> Extracted entries:
..........
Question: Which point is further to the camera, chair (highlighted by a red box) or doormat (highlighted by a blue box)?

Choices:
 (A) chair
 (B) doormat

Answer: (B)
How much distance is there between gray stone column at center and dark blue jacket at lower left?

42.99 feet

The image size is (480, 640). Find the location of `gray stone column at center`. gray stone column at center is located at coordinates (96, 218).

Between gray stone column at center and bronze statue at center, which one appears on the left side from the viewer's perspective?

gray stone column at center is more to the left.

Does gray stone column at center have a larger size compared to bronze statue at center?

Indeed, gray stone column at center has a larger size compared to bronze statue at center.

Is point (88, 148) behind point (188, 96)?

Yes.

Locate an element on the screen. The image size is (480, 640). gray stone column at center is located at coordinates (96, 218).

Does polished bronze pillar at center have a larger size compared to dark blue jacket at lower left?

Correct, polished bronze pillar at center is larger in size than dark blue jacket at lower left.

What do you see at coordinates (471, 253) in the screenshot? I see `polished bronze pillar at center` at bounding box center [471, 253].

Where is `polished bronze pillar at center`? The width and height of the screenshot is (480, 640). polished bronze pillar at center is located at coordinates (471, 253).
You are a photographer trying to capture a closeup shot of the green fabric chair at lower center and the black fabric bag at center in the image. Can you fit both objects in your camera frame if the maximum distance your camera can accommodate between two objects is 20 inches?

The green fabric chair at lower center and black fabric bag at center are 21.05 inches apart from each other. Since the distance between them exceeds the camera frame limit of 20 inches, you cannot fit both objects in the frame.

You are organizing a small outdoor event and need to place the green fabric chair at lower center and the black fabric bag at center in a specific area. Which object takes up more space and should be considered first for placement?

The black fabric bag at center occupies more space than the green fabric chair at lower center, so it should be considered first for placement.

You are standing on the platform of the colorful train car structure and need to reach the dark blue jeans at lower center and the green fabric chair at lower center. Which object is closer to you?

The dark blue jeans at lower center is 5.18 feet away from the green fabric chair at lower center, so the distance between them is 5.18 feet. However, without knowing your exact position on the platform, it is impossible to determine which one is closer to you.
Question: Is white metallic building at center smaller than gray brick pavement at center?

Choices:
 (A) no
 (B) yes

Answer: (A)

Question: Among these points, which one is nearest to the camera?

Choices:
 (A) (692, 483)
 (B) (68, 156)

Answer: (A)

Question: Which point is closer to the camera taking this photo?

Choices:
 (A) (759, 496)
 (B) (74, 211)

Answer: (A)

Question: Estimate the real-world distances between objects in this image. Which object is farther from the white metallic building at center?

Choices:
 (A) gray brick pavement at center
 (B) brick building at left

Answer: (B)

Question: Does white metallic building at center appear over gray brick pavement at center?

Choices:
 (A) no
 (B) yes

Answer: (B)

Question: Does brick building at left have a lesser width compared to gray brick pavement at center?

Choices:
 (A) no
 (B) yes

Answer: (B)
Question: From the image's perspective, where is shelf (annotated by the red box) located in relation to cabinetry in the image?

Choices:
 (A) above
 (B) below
..........
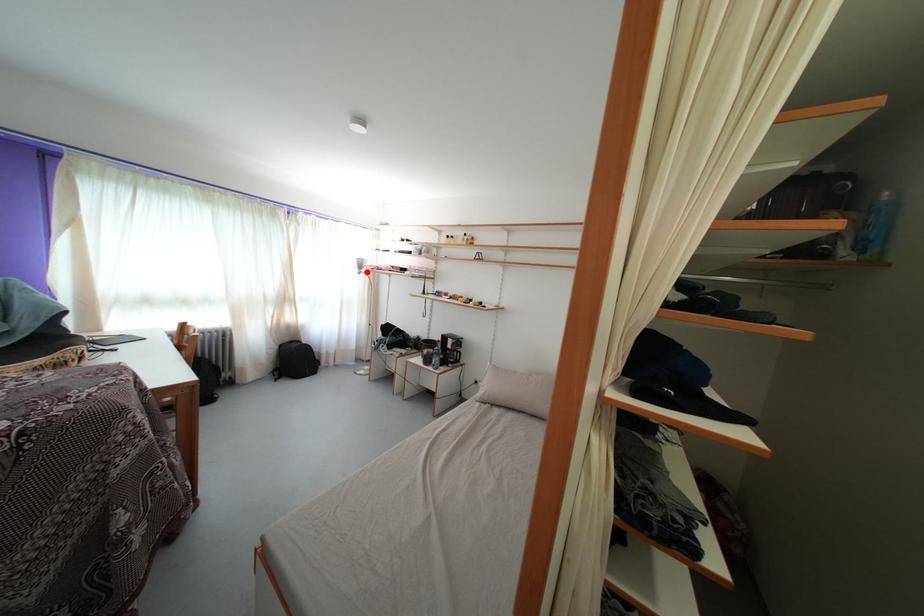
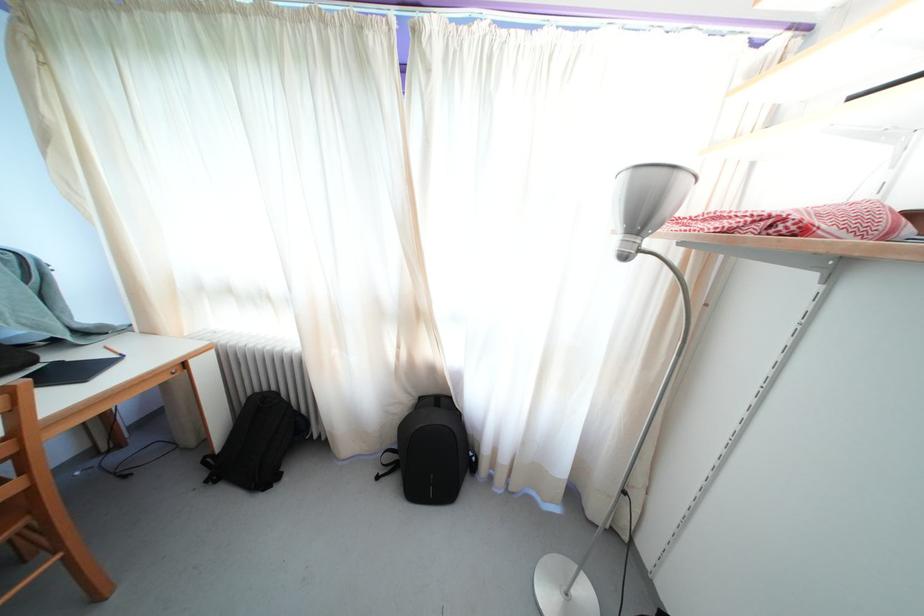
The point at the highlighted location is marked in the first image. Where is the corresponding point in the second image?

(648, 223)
..........
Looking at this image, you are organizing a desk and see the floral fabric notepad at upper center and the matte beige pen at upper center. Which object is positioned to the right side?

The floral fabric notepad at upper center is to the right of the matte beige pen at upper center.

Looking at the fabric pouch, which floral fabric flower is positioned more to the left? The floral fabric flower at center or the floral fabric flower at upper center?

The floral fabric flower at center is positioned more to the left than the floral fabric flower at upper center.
..........
> Task requirements: Reproduce the lines verbatim, beginning at the line that contains "Question: Which point is further" and ending after the line that contains "What do you".

> Written response:
Question: Which point is further to the camera, chair (highlighted by a red box) or doormat (highlighted by a blue box)?

Choices:
 (A) chair
 (B) doormat

Answer: (B)
How much distance is there between gray stone column at center and dark blue jacket at lower left?

42.99 feet

The image size is (480, 640). Find the location of `gray stone column at center`. gray stone column at center is located at coordinates (96, 218).

Between gray stone column at center and bronze statue at center, which one appears on the left side from the viewer's perspective?

gray stone column at center is more to the left.

Does gray stone column at center have a larger size compared to bronze statue at center?

Indeed, gray stone column at center has a larger size compared to bronze statue at center.

Is point (88, 148) behind point (188, 96)?

Yes.

Locate an element on the screen. The image size is (480, 640). gray stone column at center is located at coordinates (96, 218).

Does polished bronze pillar at center have a larger size compared to dark blue jacket at lower left?

Correct, polished bronze pillar at center is larger in size than dark blue jacket at lower left.

What do you see at coordinates (471, 253) in the screenshot? I see `polished bronze pillar at center` at bounding box center [471, 253].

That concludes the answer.